Problem statement: Write out the data in full, exactly as shown.

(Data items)
--

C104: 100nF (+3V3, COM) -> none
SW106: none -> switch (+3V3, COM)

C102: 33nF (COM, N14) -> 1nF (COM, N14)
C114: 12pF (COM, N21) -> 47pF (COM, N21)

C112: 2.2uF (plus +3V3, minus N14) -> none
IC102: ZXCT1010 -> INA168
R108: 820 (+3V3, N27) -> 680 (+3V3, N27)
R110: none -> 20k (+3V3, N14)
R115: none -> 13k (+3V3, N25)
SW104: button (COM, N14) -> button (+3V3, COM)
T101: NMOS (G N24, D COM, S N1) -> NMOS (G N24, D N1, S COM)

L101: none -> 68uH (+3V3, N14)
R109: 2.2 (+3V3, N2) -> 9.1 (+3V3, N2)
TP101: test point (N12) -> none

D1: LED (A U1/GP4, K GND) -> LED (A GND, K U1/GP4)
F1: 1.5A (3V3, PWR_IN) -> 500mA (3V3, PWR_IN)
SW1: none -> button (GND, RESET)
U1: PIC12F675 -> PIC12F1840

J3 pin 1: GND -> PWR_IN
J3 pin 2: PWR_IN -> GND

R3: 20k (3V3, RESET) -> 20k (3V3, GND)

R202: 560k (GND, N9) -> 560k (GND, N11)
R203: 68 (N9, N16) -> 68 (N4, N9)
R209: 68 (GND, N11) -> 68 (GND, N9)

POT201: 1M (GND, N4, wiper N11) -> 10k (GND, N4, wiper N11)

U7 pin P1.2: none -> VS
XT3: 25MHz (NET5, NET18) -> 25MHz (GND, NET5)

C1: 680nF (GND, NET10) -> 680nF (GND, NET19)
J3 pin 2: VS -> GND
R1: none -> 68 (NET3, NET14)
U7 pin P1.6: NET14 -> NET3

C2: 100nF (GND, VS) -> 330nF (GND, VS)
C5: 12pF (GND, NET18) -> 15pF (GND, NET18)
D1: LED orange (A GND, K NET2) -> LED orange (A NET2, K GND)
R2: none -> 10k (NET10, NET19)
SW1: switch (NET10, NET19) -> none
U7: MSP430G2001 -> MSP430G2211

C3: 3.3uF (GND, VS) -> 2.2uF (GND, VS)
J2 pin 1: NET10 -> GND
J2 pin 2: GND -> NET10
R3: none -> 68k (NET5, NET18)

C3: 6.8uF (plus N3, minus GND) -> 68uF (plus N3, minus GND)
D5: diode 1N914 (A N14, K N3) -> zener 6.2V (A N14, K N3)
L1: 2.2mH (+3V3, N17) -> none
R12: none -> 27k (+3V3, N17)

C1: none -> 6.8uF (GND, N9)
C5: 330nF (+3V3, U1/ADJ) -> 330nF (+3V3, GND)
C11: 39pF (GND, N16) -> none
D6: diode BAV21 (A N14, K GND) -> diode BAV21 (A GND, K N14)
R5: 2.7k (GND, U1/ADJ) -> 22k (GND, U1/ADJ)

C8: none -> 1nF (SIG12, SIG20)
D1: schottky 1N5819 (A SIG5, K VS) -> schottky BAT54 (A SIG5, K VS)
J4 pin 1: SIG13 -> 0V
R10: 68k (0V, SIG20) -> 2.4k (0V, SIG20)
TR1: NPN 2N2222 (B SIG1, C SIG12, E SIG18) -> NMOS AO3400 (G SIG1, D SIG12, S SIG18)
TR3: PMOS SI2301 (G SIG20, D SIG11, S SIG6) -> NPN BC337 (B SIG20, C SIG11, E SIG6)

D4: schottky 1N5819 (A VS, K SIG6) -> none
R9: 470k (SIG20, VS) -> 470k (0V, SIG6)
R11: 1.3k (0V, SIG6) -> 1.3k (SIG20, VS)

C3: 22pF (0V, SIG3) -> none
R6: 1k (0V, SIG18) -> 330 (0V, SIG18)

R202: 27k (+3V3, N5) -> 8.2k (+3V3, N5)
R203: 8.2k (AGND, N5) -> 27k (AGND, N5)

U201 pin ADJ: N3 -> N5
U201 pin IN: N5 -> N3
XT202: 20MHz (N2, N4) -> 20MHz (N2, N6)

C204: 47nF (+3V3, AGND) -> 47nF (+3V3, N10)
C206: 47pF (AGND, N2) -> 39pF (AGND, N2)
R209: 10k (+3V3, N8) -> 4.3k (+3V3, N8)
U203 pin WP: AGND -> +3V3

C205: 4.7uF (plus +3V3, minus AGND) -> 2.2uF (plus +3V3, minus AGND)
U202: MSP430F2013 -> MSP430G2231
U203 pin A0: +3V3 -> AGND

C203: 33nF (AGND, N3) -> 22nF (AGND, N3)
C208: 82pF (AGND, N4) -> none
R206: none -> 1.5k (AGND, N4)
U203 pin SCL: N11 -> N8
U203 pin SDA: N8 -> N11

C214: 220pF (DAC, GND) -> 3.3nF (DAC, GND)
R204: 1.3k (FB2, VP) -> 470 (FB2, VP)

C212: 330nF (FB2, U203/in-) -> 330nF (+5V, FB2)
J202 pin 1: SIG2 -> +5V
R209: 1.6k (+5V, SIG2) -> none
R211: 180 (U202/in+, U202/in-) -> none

--

Solved problem:
C104: 100nF (+3V3, COM) -> none
SW106: none -> switch (+3V3, COM)

C102: 33nF (COM, N14) -> 1nF (COM, N14)
C114: 12pF (COM, N21) -> 47pF (COM, N21)

C112: 2.2uF (plus +3V3, minus N14) -> none
IC102: ZXCT1010 -> INA168
R108: 820 (+3V3, N27) -> 680 (+3V3, N27)
R110: none -> 20k (+3V3, N14)
R115: none -> 13k (+3V3, N25)
SW104: button (COM, N14) -> button (+3V3, COM)
T101: NMOS (G N24, D COM, S N1) -> NMOS (G N24, D N1, S COM)

L101: none -> 68uH (+3V3, N14)
R109: 2.2 (+3V3, N2) -> 9.1 (+3V3, N2)
TP101: test point (N12) -> none

D1: LED (A U1/GP4, K GND) -> LED (A GND, K U1/GP4)
F1: 1.5A (3V3, PWR_IN) -> 500mA (3V3, PWR_IN)
SW1: none -> button (GND, RESET)
U1: PIC12F675 -> PIC12F1840

J3 pin 1: GND -> PWR_IN
J3 pin 2: PWR_IN -> GND

R3: 20k (3V3, RESET) -> 20k (3V3, GND)

R202: 560k (GND, N9) -> 560k (GND, N11)
R203: 68 (N9, N16) -> 68 (N4, N9)
R209: 68 (GND, N11) -> 68 (GND, N9)

POT201: 1M (GND, N4, wiper N11) -> 10k (GND, N4, wiper N11)

U7 pin P1.2: none -> VS
XT3: 25MHz (NET5, NET18) -> 25MHz (GND, NET5)

C1: 680nF (GND, NET10) -> 680nF (GND, NET19)
J3 pin 2: VS -> GND
R1: none -> 68 (NET3, NET14)
U7 pin P1.6: NET14 -> NET3

C2: 100nF (GND, VS) -> 330nF (GND, VS)
C5: 12pF (GND, NET18) -> 15pF (GND, NET18)
D1: LED orange (A GND, K NET2) -> LED orange (A NET2, K GND)
R2: none -> 10k (NET10, NET19)
SW1: switch (NET10, NET19) -> none
U7: MSP430G2001 -> MSP430G2211

C3: 3.3uF (GND, VS) -> 2.2uF (GND, VS)
J2 pin 1: NET10 -> GND
J2 pin 2: GND -> NET10
R3: none -> 68k (NET5, NET18)

C3: 6.8uF (plus N3, minus GND) -> 68uF (plus N3, minus GND)
D5: diode 1N914 (A N14, K N3) -> zener 6.2V (A N14, K N3)
L1: 2.2mH (+3V3, N17) -> none
R12: none -> 27k (+3V3, N17)

C1: none -> 6.8uF (GND, N9)
C5: 330nF (+3V3, U1/ADJ) -> 330nF (+3V3, GND)
C11: 39pF (GND, N16) -> none
D6: diode BAV21 (A N14, K GND) -> diode BAV21 (A GND, K N14)
R5: 2.7k (GND, U1/ADJ) -> 22k (GND, U1/ADJ)

C8: none -> 1nF (SIG12, SIG20)
D1: schottky 1N5819 (A SIG5, K VS) -> schottky BAT54 (A SIG5, K VS)
J4 pin 1: SIG13 -> 0V
R10: 68k (0V, SIG20) -> 2.4k (0V, SIG20)
TR1: NPN 2N2222 (B SIG1, C SIG12, E SIG18) -> NMOS AO3400 (G SIG1, D SIG12, S SIG18)
TR3: PMOS SI2301 (G SIG20, D SIG11, S SIG6) -> NPN BC337 (B SIG20, C SIG11, E SIG6)

D4: schottky 1N5819 (A VS, K SIG6) -> none
R9: 470k (SIG20, VS) -> 470k (0V, SIG6)
R11: 1.3k (0V, SIG6) -> 1.3k (SIG20, VS)

C3: 22pF (0V, SIG3) -> none
R6: 1k (0V, SIG18) -> 330 (0V, SIG18)

R202: 27k (+3V3, N5) -> 8.2k (+3V3, N5)
R203: 8.2k (AGND, N5) -> 27k (AGND, N5)

U201 pin ADJ: N3 -> N5
U201 pin IN: N5 -> N3
XT202: 20MHz (N2, N4) -> 20MHz (N2, N6)

C204: 47nF (+3V3, AGND) -> 47nF (+3V3, N10)
C206: 47pF (AGND, N2) -> 39pF (AGND, N2)
R209: 10k (+3V3, N8) -> 4.3k (+3V3, N8)
U203 pin WP: AGND -> +3V3

C205: 4.7uF (plus +3V3, minus AGND) -> 2.2uF (plus +3V3, minus AGND)
U202: MSP430F2013 -> MSP430G2231
U203 pin A0: +3V3 -> AGND

C203: 33nF (AGND, N3) -> 22nF (AGND, N3)
C208: 82pF (AGND, N4) -> none
R206: none -> 1.5k (AGND, N4)
U203 pin SCL: N11 -> N8
U203 pin SDA: N8 -> N11

C214: 220pF (DAC, GND) -> 3.3nF (DAC, GND)
R204: 1.3k (FB2, VP) -> 470 (FB2, VP)

C212: 330nF (FB2, U203/in-) -> 330nF (+5V, FB2)
J202 pin 1: SIG2 -> +5V
R209: 1.6k (+5V, SIG2) -> none
R211: 180 (U202/in+, U202/in-) -> none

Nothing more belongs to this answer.